— YOUR TASK —
Echo everything from the line containing "Durban dial: champagne -> white" down to the line containing "Kabul: 10:34 -> 10:37", both ends included, without the pictures.
═════ RECORDS FOR THE EXERCISE ═════
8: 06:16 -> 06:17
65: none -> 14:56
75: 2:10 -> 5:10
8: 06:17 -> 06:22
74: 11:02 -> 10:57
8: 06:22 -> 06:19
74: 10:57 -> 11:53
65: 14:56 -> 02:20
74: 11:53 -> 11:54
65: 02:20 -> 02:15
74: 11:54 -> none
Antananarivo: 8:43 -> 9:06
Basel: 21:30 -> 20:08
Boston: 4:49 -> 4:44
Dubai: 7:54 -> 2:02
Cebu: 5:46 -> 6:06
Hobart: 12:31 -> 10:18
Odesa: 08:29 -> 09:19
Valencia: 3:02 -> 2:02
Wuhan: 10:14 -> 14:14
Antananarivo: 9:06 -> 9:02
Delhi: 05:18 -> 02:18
═════
═════ RECORDS FOR THE EXERCISE ═════
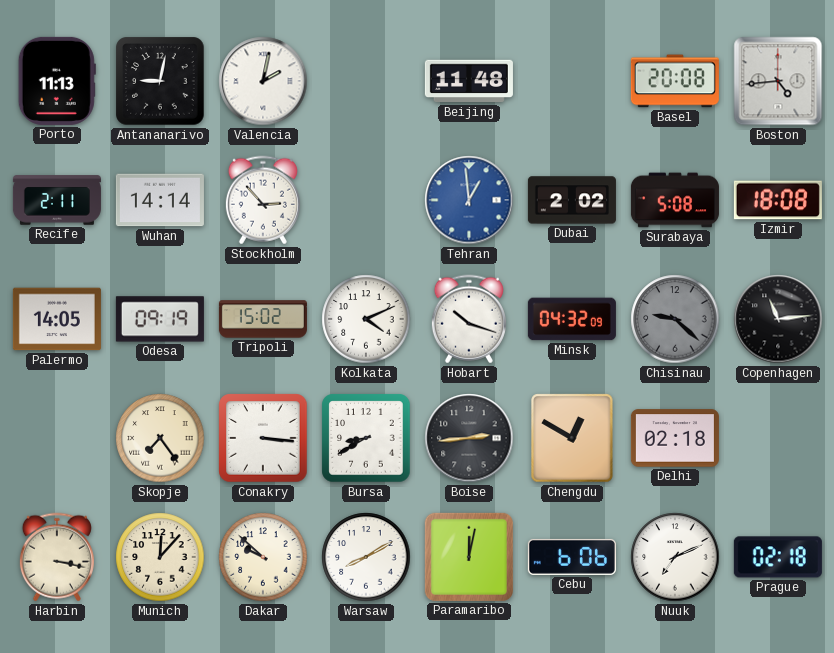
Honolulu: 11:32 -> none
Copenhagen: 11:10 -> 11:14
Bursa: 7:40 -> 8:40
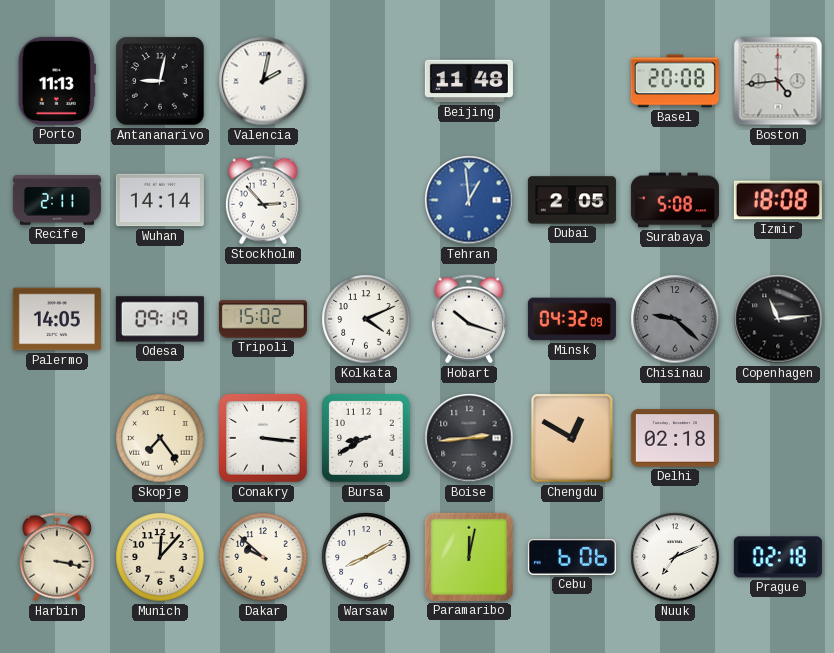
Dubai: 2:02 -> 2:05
═════
═════ RECORDS FOR THE EXERCISE ═════
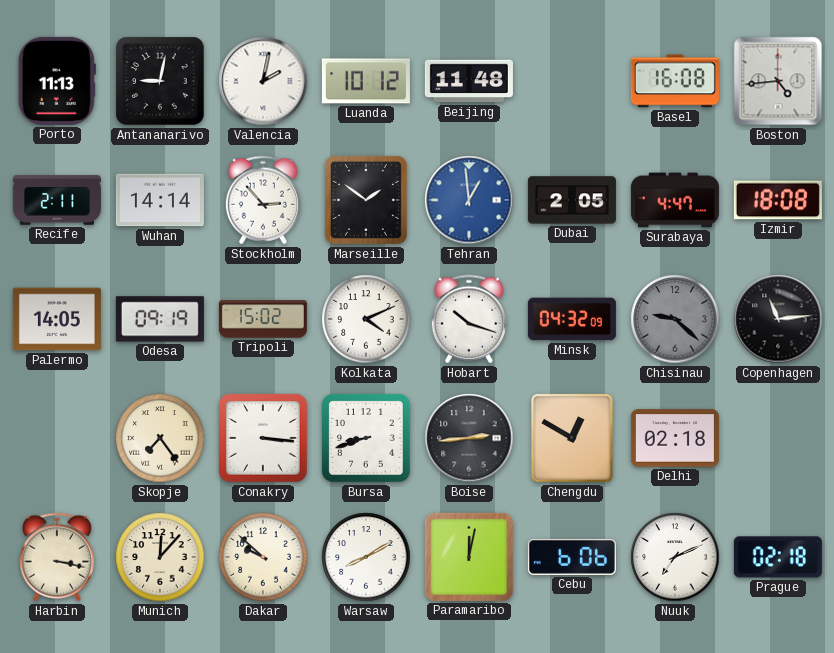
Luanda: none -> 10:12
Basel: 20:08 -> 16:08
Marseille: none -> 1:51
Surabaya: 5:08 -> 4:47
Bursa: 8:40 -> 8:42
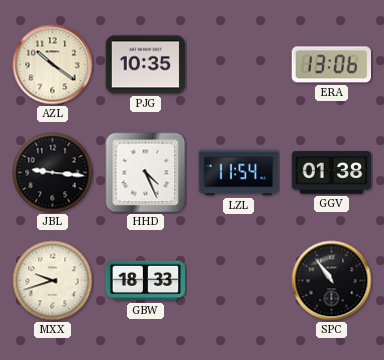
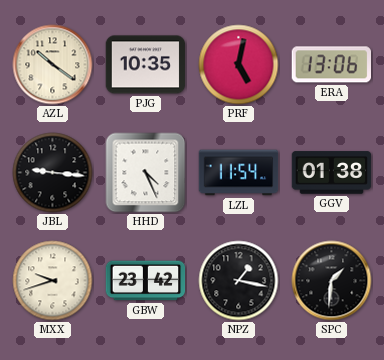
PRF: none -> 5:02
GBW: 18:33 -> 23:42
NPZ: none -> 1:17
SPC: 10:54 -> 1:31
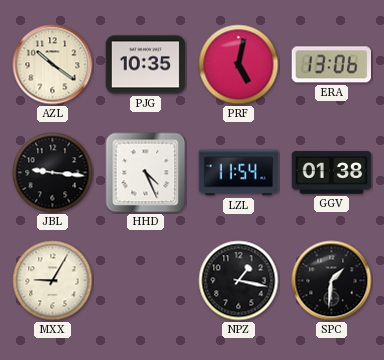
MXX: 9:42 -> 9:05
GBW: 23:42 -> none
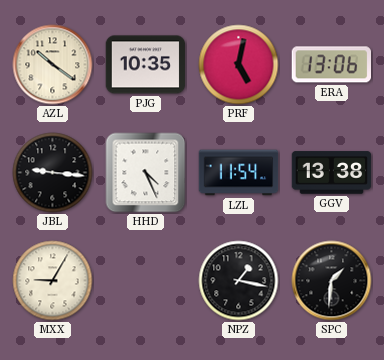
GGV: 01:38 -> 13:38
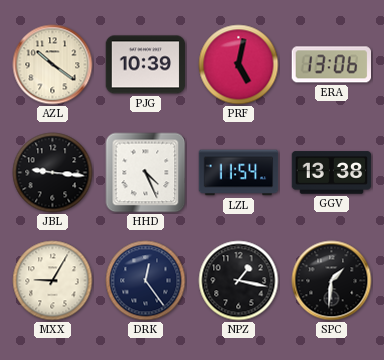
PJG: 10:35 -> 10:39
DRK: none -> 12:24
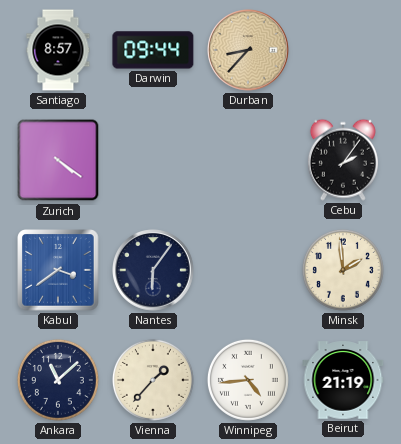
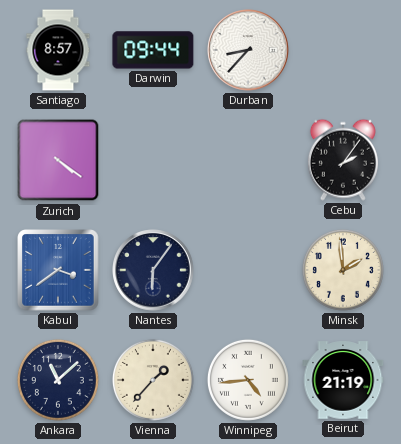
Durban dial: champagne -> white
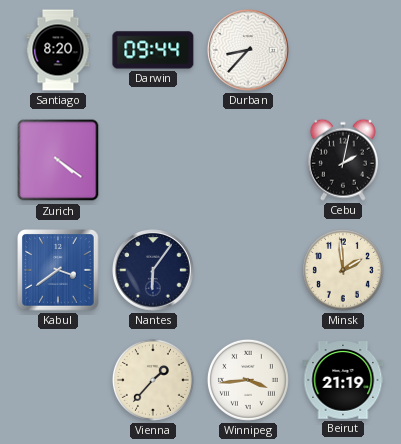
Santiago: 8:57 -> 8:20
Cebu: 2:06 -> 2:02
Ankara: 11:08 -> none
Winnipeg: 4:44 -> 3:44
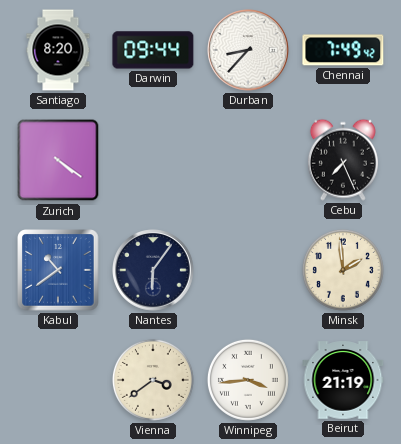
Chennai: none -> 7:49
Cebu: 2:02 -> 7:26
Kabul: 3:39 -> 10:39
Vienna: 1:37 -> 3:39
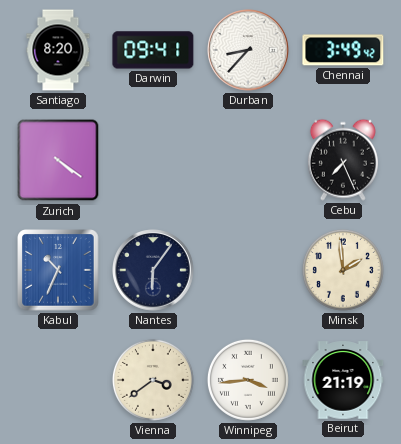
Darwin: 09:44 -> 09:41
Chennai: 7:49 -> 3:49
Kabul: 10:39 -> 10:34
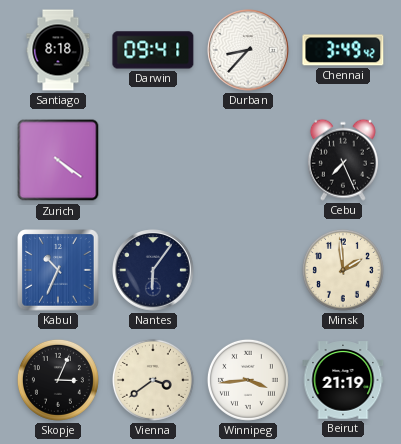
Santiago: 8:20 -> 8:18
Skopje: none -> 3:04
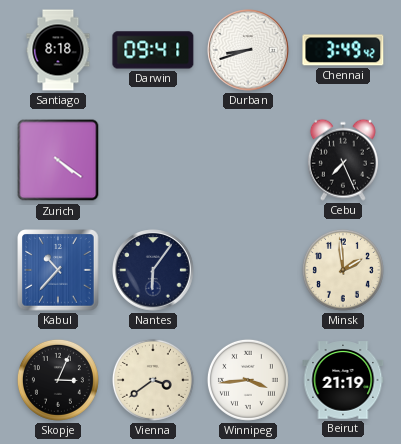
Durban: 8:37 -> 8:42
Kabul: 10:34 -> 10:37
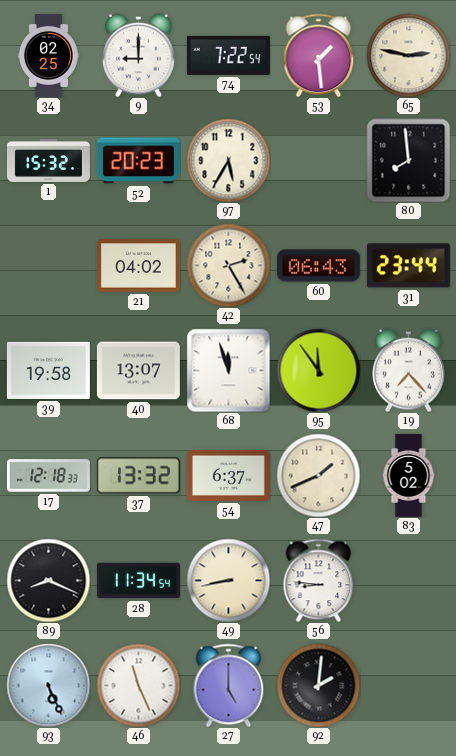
═════
— RESULT OF THIS TASK —
Durban dial: champagne -> white
Santiago: 8:57 -> 8:20
Cebu: 2:06 -> 2:02
Ankara: 11:08 -> none
Winnipeg: 4:44 -> 3:44
Chennai: none -> 7:49
Cebu: 2:02 -> 7:26
Kabul: 3:39 -> 10:39
Vienna: 1:37 -> 3:39
Darwin: 09:44 -> 09:41
Chennai: 7:49 -> 3:49
Kabul: 10:39 -> 10:34
Santiago: 8:20 -> 8:18
Skopje: none -> 3:04
Durban: 8:37 -> 8:42
Kabul: 10:34 -> 10:37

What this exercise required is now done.